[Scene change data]

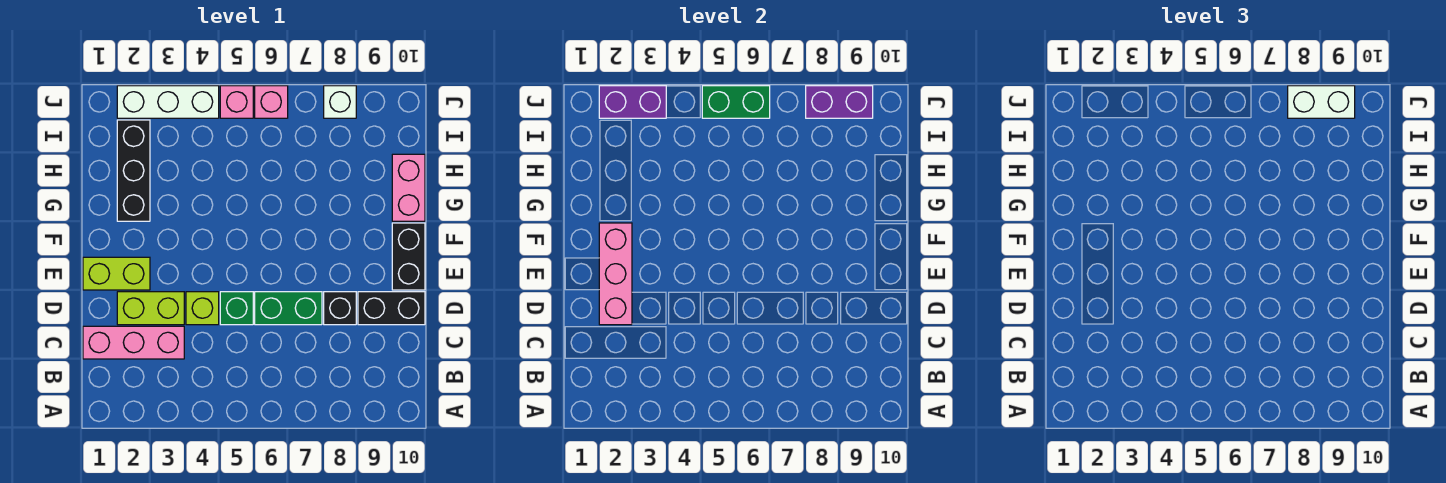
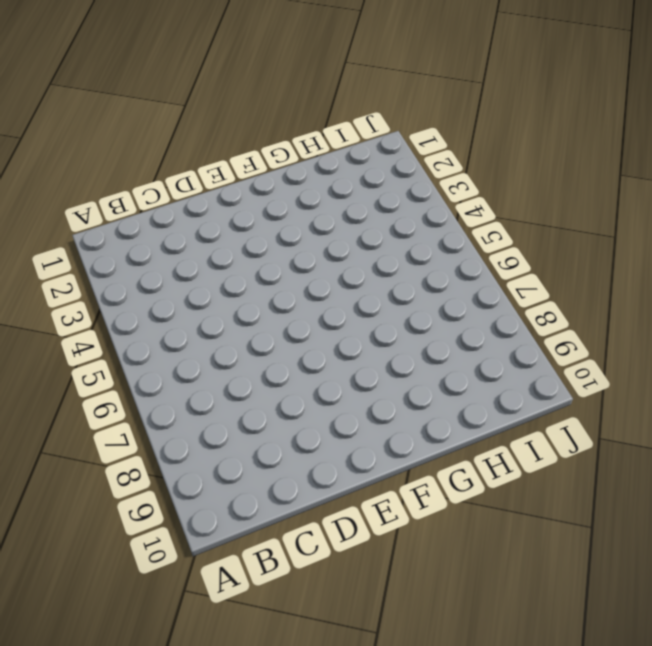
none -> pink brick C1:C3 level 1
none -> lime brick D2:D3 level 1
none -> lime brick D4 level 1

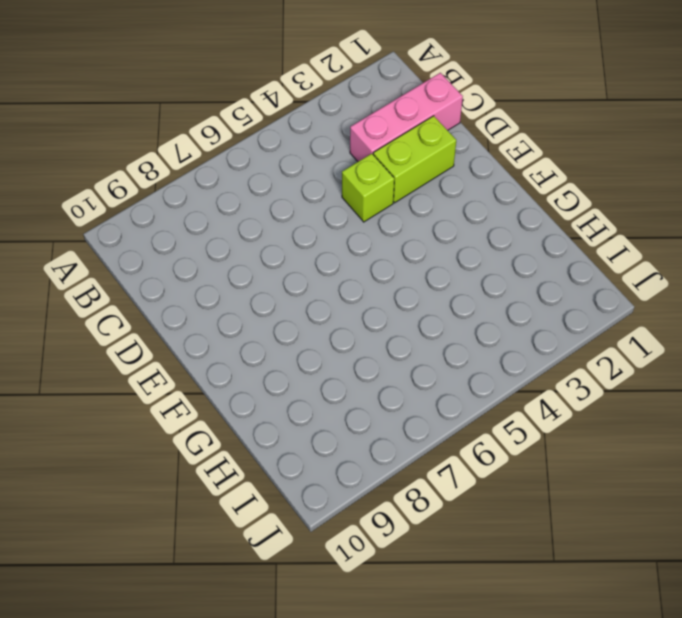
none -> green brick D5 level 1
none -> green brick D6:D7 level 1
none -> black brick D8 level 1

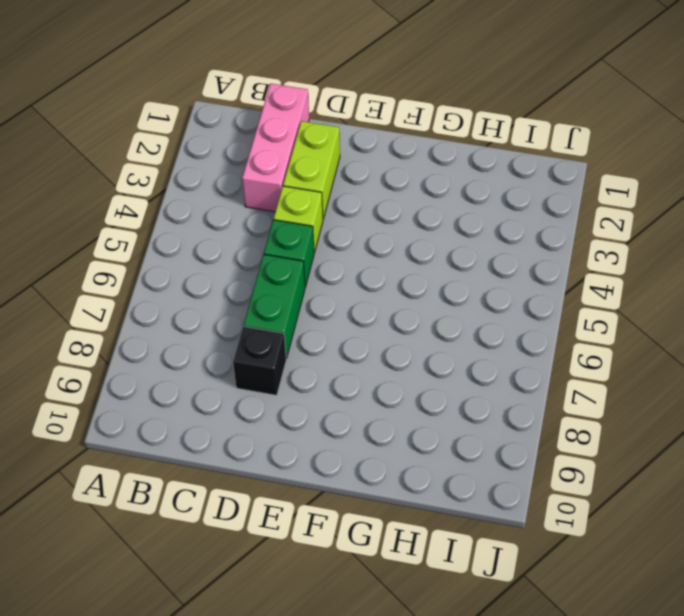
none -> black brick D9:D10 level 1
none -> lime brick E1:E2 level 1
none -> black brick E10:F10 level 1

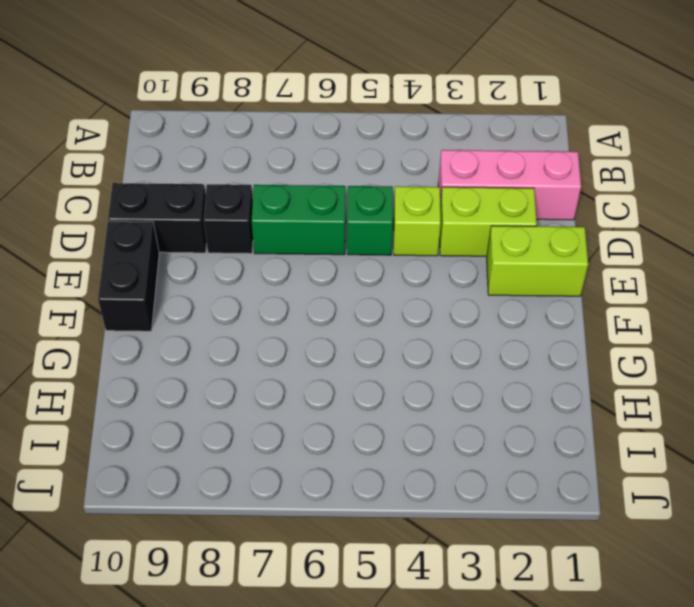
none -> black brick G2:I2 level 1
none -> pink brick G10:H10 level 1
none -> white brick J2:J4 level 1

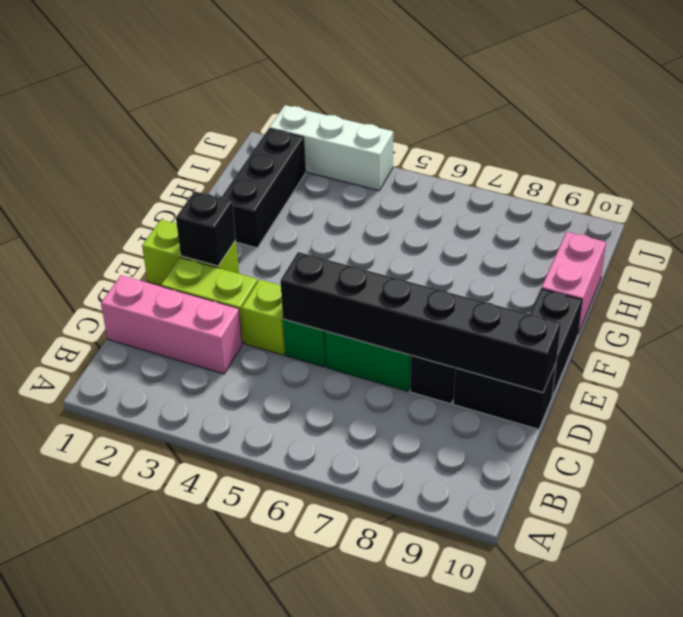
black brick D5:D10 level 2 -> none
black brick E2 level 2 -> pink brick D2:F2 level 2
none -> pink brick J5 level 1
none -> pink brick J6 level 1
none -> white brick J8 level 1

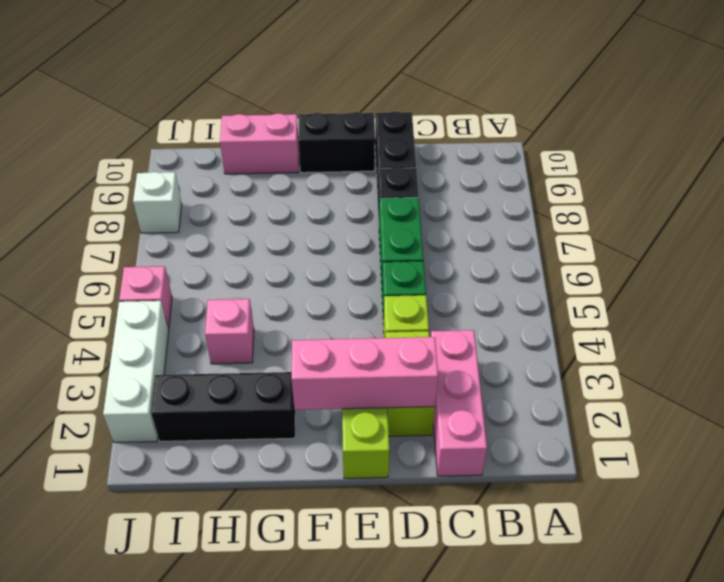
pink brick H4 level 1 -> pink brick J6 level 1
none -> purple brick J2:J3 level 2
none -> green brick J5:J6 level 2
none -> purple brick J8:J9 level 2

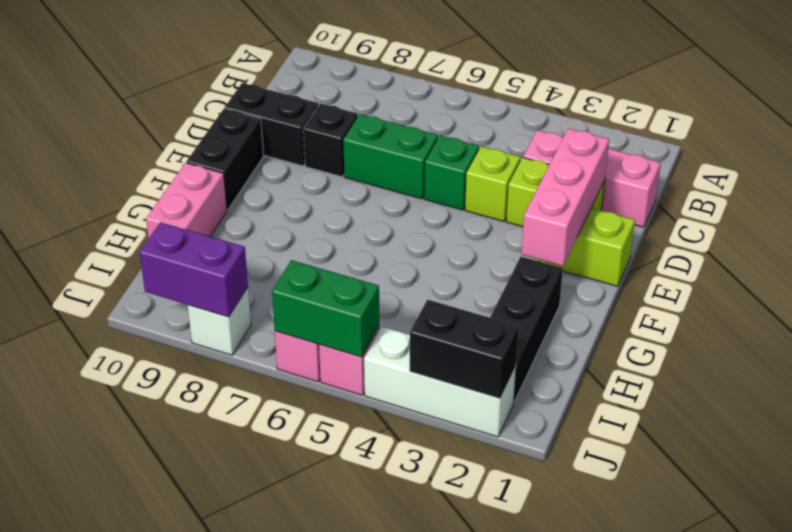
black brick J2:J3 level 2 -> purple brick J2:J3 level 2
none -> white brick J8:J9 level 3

...

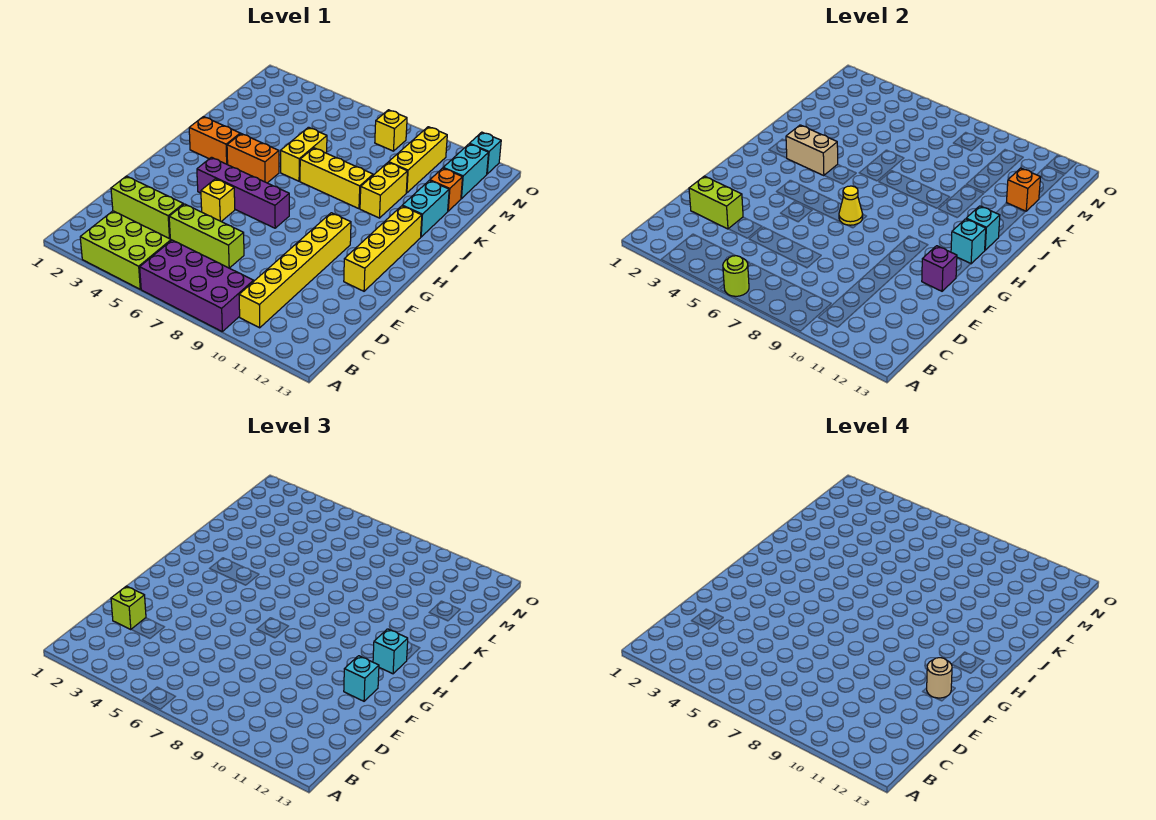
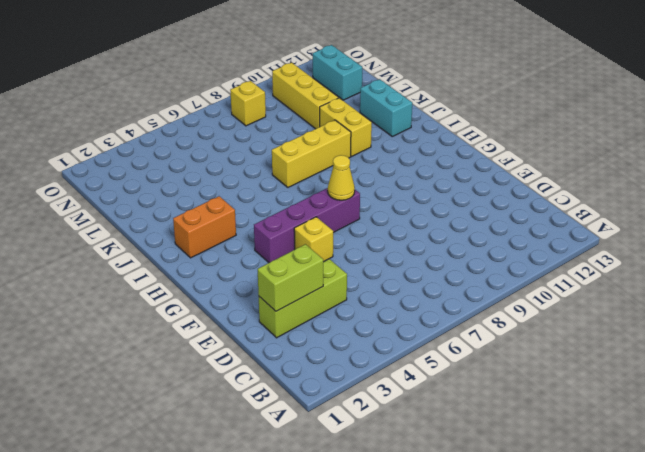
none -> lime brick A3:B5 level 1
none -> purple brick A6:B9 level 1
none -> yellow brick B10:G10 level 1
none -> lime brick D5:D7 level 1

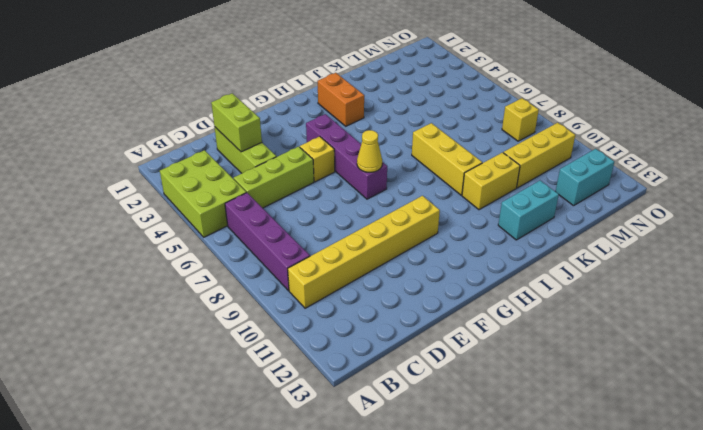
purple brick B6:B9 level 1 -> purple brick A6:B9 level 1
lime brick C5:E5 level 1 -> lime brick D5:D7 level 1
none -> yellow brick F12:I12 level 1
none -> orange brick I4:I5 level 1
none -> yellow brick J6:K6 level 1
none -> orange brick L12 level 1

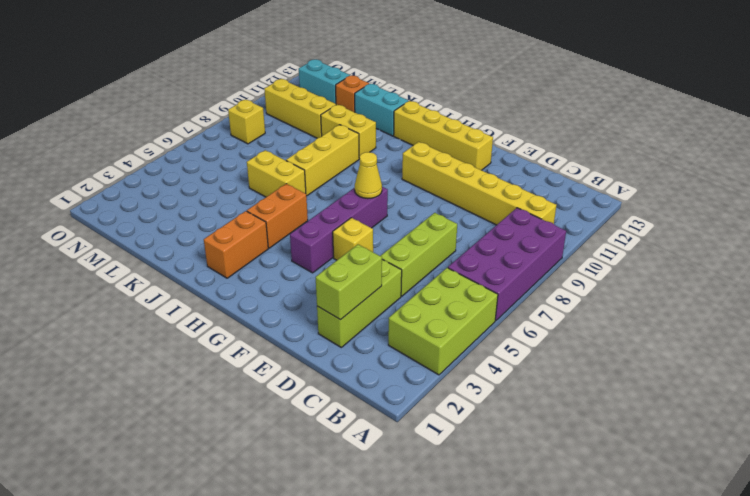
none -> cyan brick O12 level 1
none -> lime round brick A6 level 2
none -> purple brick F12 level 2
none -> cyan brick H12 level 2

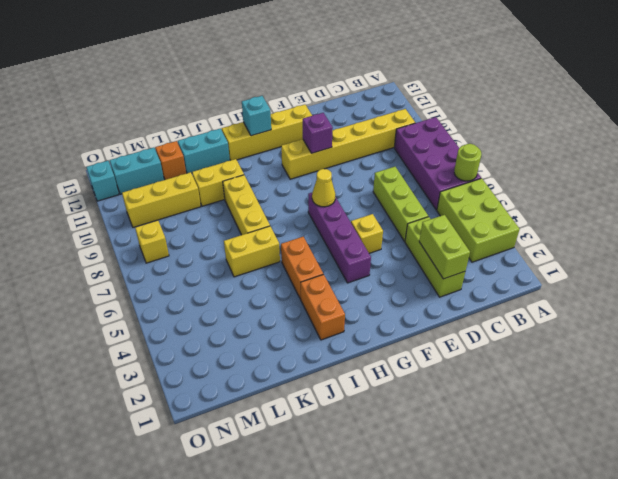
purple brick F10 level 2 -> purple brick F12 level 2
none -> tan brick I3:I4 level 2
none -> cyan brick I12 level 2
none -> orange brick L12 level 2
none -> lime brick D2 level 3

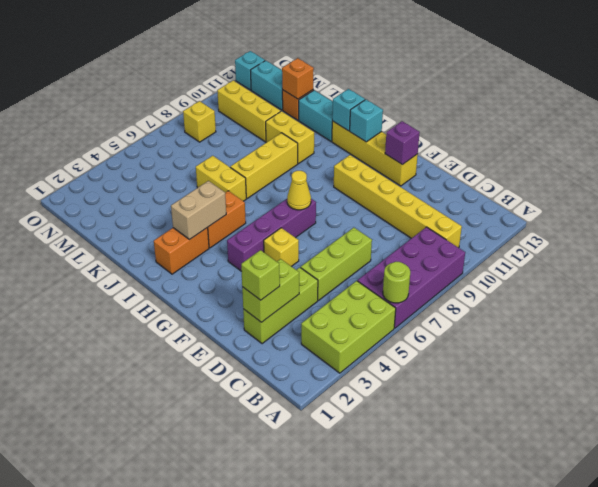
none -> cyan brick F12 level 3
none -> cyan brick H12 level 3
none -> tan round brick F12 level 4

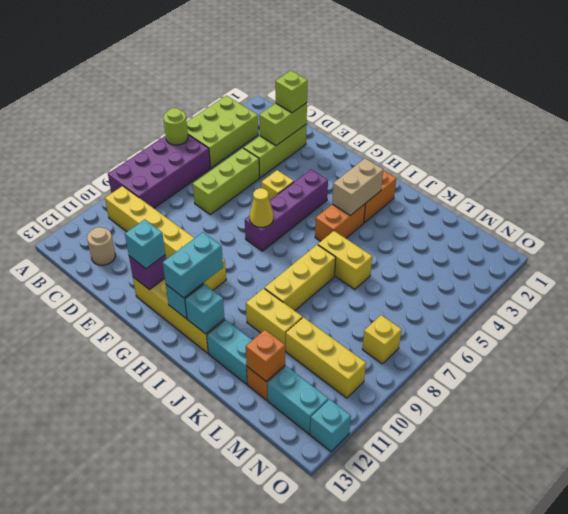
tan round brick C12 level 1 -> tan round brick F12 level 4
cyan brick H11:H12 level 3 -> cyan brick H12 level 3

• _Required work_: For each line above that contains the word "yellow", copy that line.

• _Answer_:
none -> yellow brick B10:G10 level 1
none -> yellow brick F12:I12 level 1
none -> yellow brick J6:K6 level 1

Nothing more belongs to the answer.